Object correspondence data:
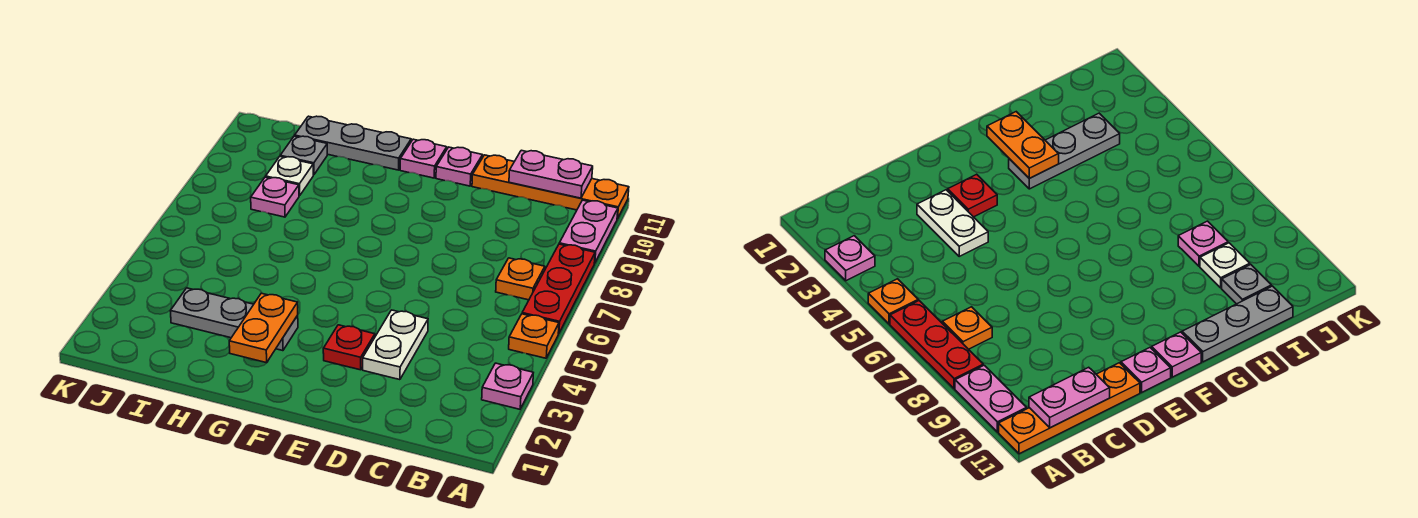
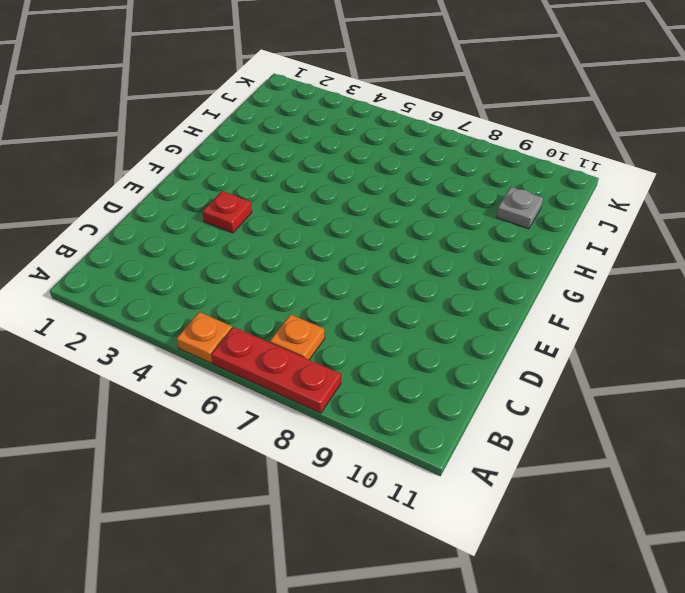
none -> pink plate A3 level 1
none -> pink plate A9:A10 level 1
none -> orange plate A11:D11 level 1

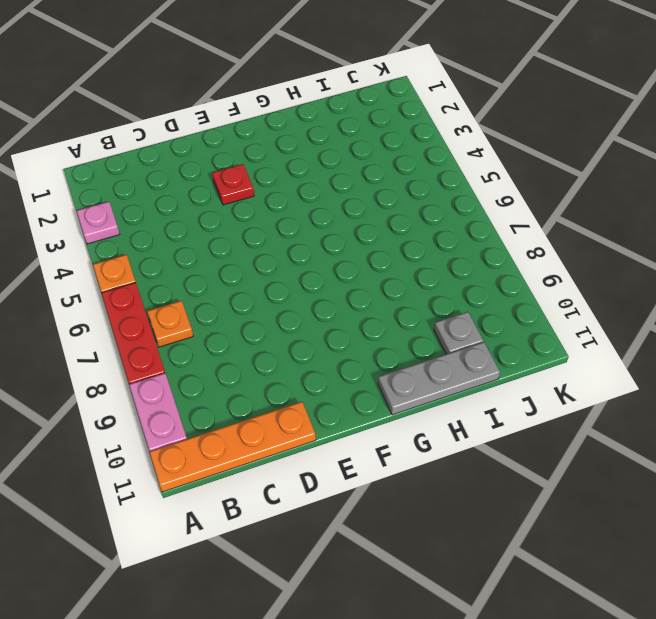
none -> white plate D3:D4 level 1
none -> pink plate E11 level 1
none -> pink plate F11 level 1

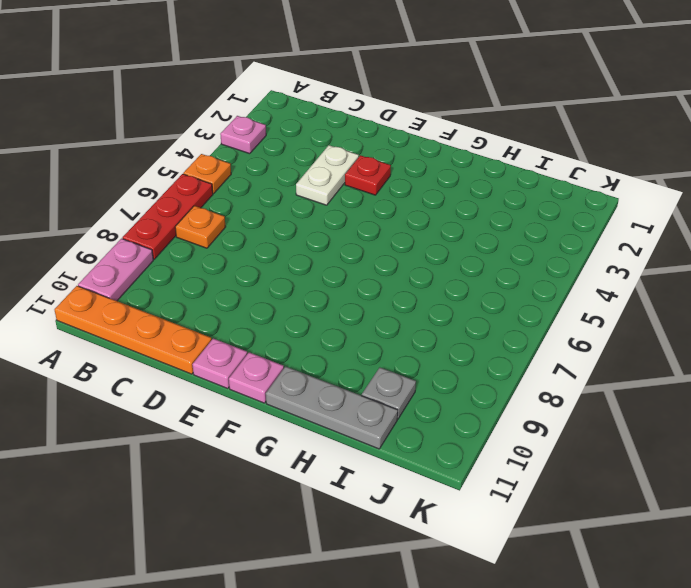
none -> grey plate G3:I3 level 1
none -> pink plate I8 level 1
none -> white plate I9 level 1

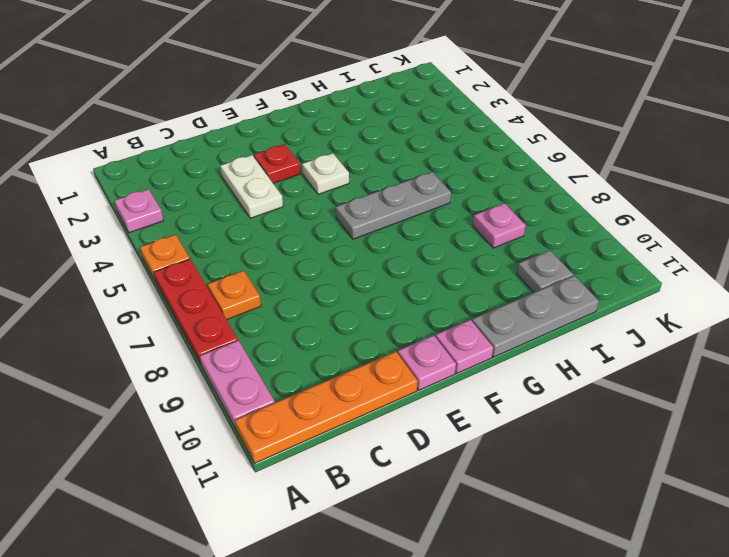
white plate F4 level 1 -> white plate I9 level 1
grey plate F6:H6 level 1 -> grey plate G3:I3 level 1
none -> pink plate B11:C11 level 2
none -> orange plate G2:G3 level 2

Exercise brief:
Please reproduce the entries above line by line, exactly, leaving out each image.

Written solution:
none -> pink plate A3 level 1
none -> pink plate A9:A10 level 1
none -> orange plate A11:D11 level 1

none -> white plate D3:D4 level 1
none -> pink plate E11 level 1
none -> pink plate F11 level 1

none -> grey plate G3:I3 level 1
none -> pink plate I8 level 1
none -> white plate I9 level 1

white plate F4 level 1 -> white plate I9 level 1
grey plate F6:H6 level 1 -> grey plate G3:I3 level 1
none -> pink plate B11:C11 level 2
none -> orange plate G2:G3 level 2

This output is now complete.